[Exercise requirements]: In your copy, reproduce each entry exactly and include no picture.

Segment Start: Material for this task

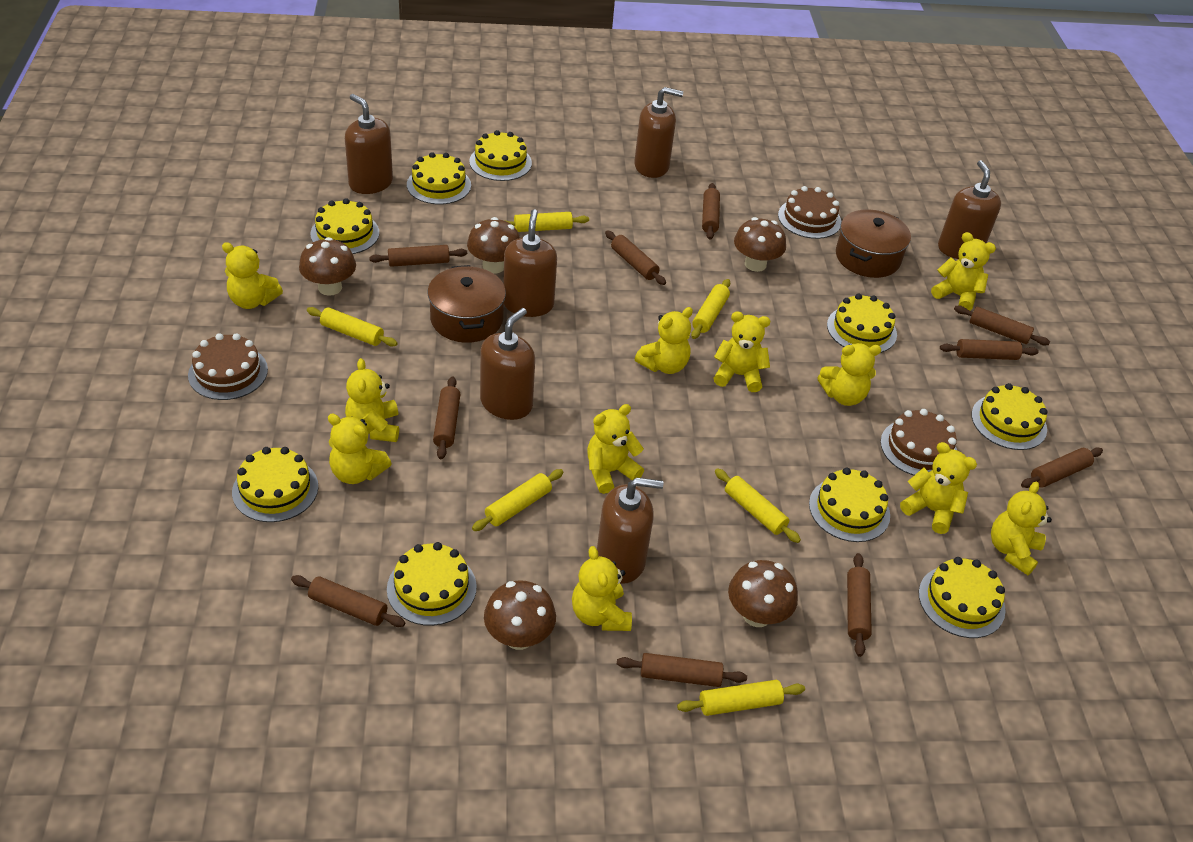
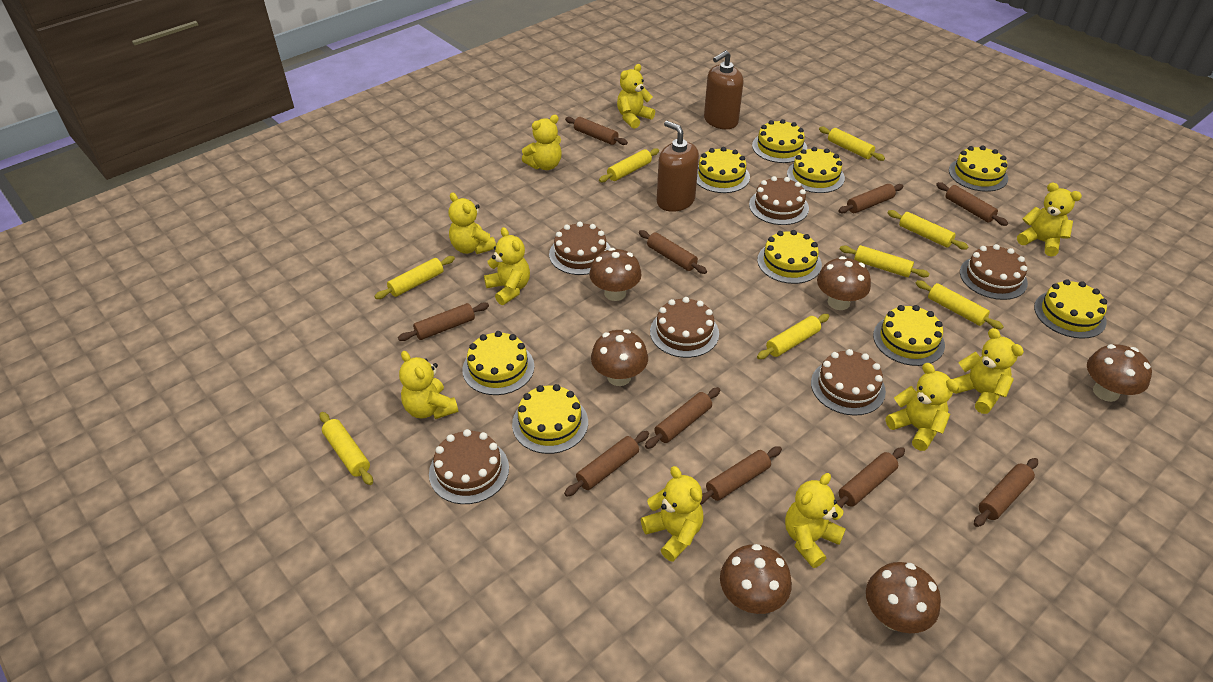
brown cake: [188,333,268,400] [778,186,841,239] [880,409,957,475] = 3 -> [429,429,509,504] [549,222,611,275] [650,297,719,358] [749,176,809,225] [811,349,886,416] [960,244,1028,300] = 6
brown mushroom: [299,237,356,296] [467,217,520,274] [484,580,556,650] [728,560,798,627] [734,217,786,272] = 5 -> [589,248,642,301] [591,329,648,386] [720,544,792,614] [817,256,871,310] [866,562,941,633] [1087,344,1152,402] = 6
brown pot: [428,265,506,343] [836,210,911,278] = 2 -> none = 0
brown soap dispenser: [345,94,393,194] [480,308,535,420] [503,209,557,317] [597,478,663,584] [634,87,683,178] [938,160,1001,259] = 6 -> [657,121,699,212] [704,50,743,129] = 2
yellow rolling pin: [307,307,398,346] [472,469,563,531] [504,212,589,232] [677,680,805,716] [691,279,730,339] [715,468,801,543] = 6 -> [319,412,373,485] [374,256,455,299] [599,148,659,182] [757,314,829,359] [819,127,885,161] [840,245,930,277] [887,210,969,250] [916,280,1004,330] = 8
yellow teddy bear: [222,242,283,309] [328,414,392,484] [345,358,399,442] [572,546,632,631] [587,404,644,494] [635,307,693,374] [714,311,770,392] [817,343,881,406] [900,442,977,534] [931,232,996,311] [991,481,1052,575] = 11 -> [399,351,458,419] [449,192,496,254] [484,227,530,305] [522,115,562,170] [617,64,655,129] [641,466,704,562] [785,473,846,568] [886,363,959,451] [953,328,1024,414] [1017,182,1082,257] = 10

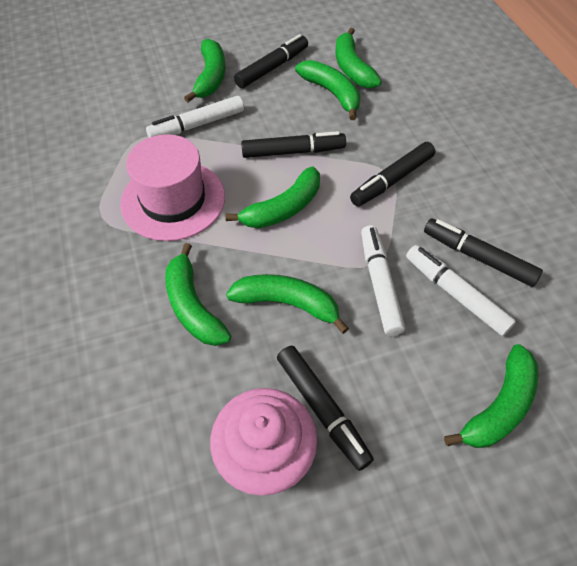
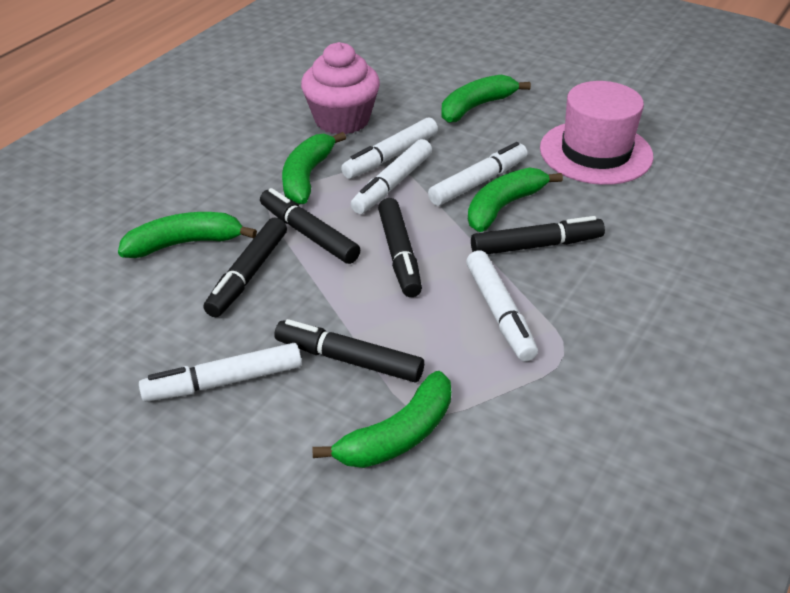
green banana: [165,243,231,346] [184,39,225,102] [225,167,320,228] [226,274,349,334] [295,60,361,120] [335,28,382,89] [444,344,538,448] = 7 -> [118,212,257,258] [282,132,346,205] [313,371,451,468] [441,75,531,123] [468,167,563,232] = 5
white marker: [146,96,244,138] [361,225,405,336] [406,245,516,336] = 3 -> [139,343,302,402] [341,117,438,179] [351,139,432,214] [428,142,528,206] [466,251,538,361] = 5

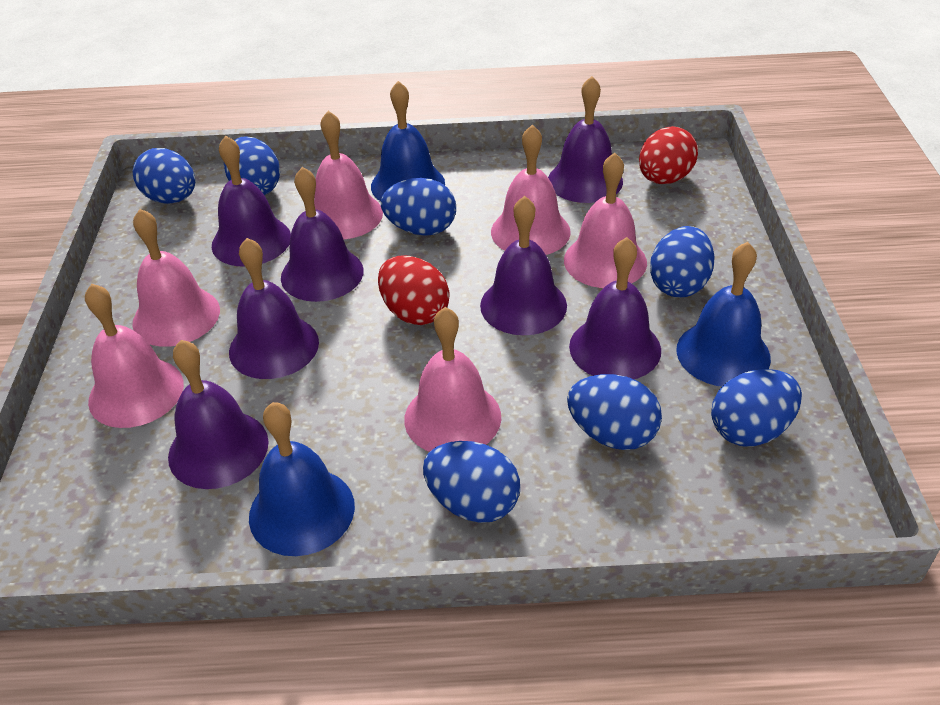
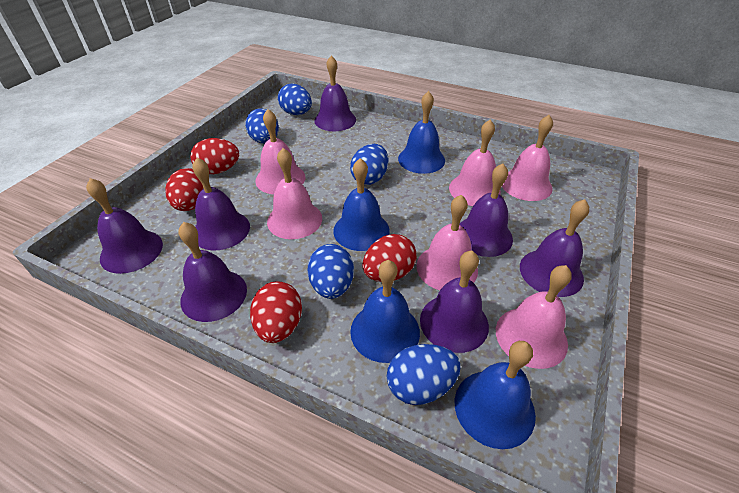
blue bell: [249,402,355,556] [371,81,445,201] [676,242,771,387] = 3 -> [333,158,390,251] [350,260,420,363] [398,91,445,174] [455,341,536,449] = 4
blue egg: [133,148,195,204] [224,136,280,195] [381,178,456,236] [423,441,520,523] [567,374,662,450] [650,226,715,297] [711,369,802,447] = 7 -> [245,108,279,144] [278,84,312,115] [308,244,354,299] [350,144,388,185] [387,344,461,405] = 5
red egg: [378,255,450,325] [639,126,698,184] = 2 -> [165,168,204,211] [190,138,239,174] [250,281,302,343] [362,234,416,282] = 4

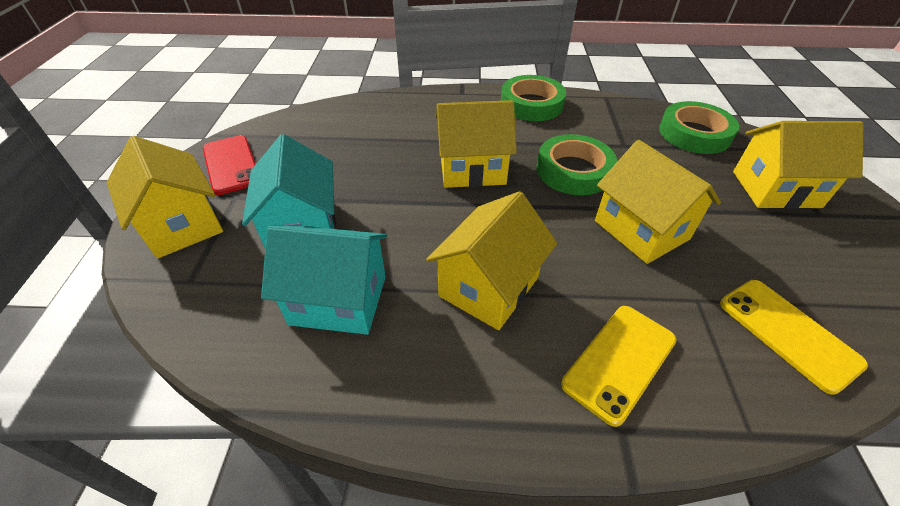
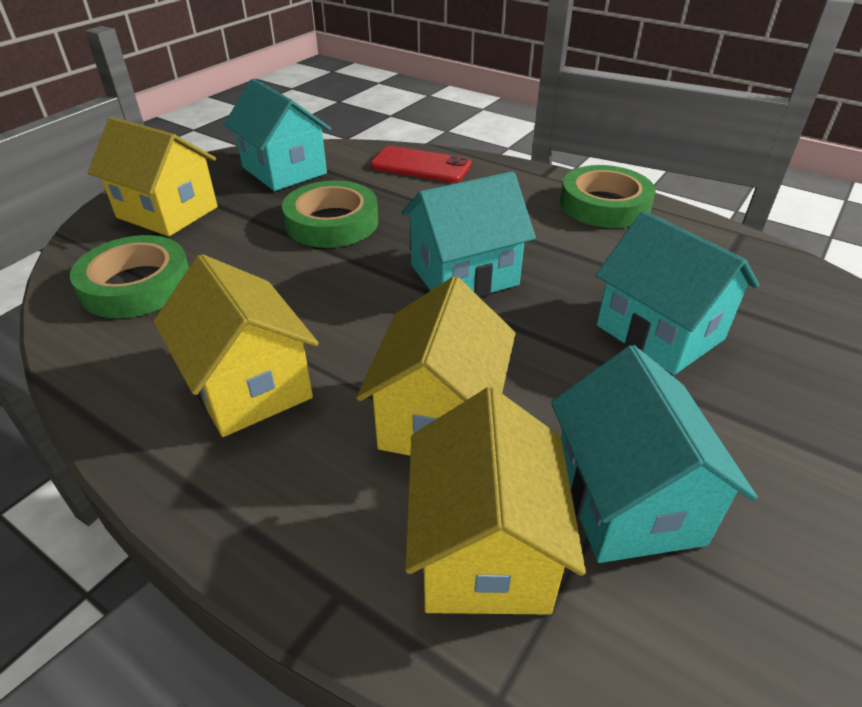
turquoise house: [242,134,336,248] [261,225,387,335] = 2 -> [224,78,331,191] [401,171,536,297] [551,345,757,563] [596,211,759,375] = 4
yellow house: [107,136,223,259] [426,191,557,330] [436,100,517,188] [595,140,721,264] [733,121,864,209] = 5 -> [87,117,218,236] [154,254,319,437] [357,276,516,456] [405,387,586,615] = 4
yellow phone: [561,306,677,427] [720,280,868,395] = 2 -> none = 0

Segment End: Material for this task

[Reply to the task]:
brown cake: [188,333,268,400] [778,186,841,239] [880,409,957,475] = 3 -> [429,429,509,504] [549,222,611,275] [650,297,719,358] [749,176,809,225] [811,349,886,416] [960,244,1028,300] = 6
brown mushroom: [299,237,356,296] [467,217,520,274] [484,580,556,650] [728,560,798,627] [734,217,786,272] = 5 -> [589,248,642,301] [591,329,648,386] [720,544,792,614] [817,256,871,310] [866,562,941,633] [1087,344,1152,402] = 6
brown pot: [428,265,506,343] [836,210,911,278] = 2 -> none = 0
brown soap dispenser: [345,94,393,194] [480,308,535,420] [503,209,557,317] [597,478,663,584] [634,87,683,178] [938,160,1001,259] = 6 -> [657,121,699,212] [704,50,743,129] = 2
yellow rolling pin: [307,307,398,346] [472,469,563,531] [504,212,589,232] [677,680,805,716] [691,279,730,339] [715,468,801,543] = 6 -> [319,412,373,485] [374,256,455,299] [599,148,659,182] [757,314,829,359] [819,127,885,161] [840,245,930,277] [887,210,969,250] [916,280,1004,330] = 8
yellow teddy bear: [222,242,283,309] [328,414,392,484] [345,358,399,442] [572,546,632,631] [587,404,644,494] [635,307,693,374] [714,311,770,392] [817,343,881,406] [900,442,977,534] [931,232,996,311] [991,481,1052,575] = 11 -> [399,351,458,419] [449,192,496,254] [484,227,530,305] [522,115,562,170] [617,64,655,129] [641,466,704,562] [785,473,846,568] [886,363,959,451] [953,328,1024,414] [1017,182,1082,257] = 10

green banana: [165,243,231,346] [184,39,225,102] [225,167,320,228] [226,274,349,334] [295,60,361,120] [335,28,382,89] [444,344,538,448] = 7 -> [118,212,257,258] [282,132,346,205] [313,371,451,468] [441,75,531,123] [468,167,563,232] = 5
white marker: [146,96,244,138] [361,225,405,336] [406,245,516,336] = 3 -> [139,343,302,402] [341,117,438,179] [351,139,432,214] [428,142,528,206] [466,251,538,361] = 5

blue bell: [249,402,355,556] [371,81,445,201] [676,242,771,387] = 3 -> [333,158,390,251] [350,260,420,363] [398,91,445,174] [455,341,536,449] = 4
blue egg: [133,148,195,204] [224,136,280,195] [381,178,456,236] [423,441,520,523] [567,374,662,450] [650,226,715,297] [711,369,802,447] = 7 -> [245,108,279,144] [278,84,312,115] [308,244,354,299] [350,144,388,185] [387,344,461,405] = 5
red egg: [378,255,450,325] [639,126,698,184] = 2 -> [165,168,204,211] [190,138,239,174] [250,281,302,343] [362,234,416,282] = 4

turquoise house: [242,134,336,248] [261,225,387,335] = 2 -> [224,78,331,191] [401,171,536,297] [551,345,757,563] [596,211,759,375] = 4
yellow house: [107,136,223,259] [426,191,557,330] [436,100,517,188] [595,140,721,264] [733,121,864,209] = 5 -> [87,117,218,236] [154,254,319,437] [357,276,516,456] [405,387,586,615] = 4
yellow phone: [561,306,677,427] [720,280,868,395] = 2 -> none = 0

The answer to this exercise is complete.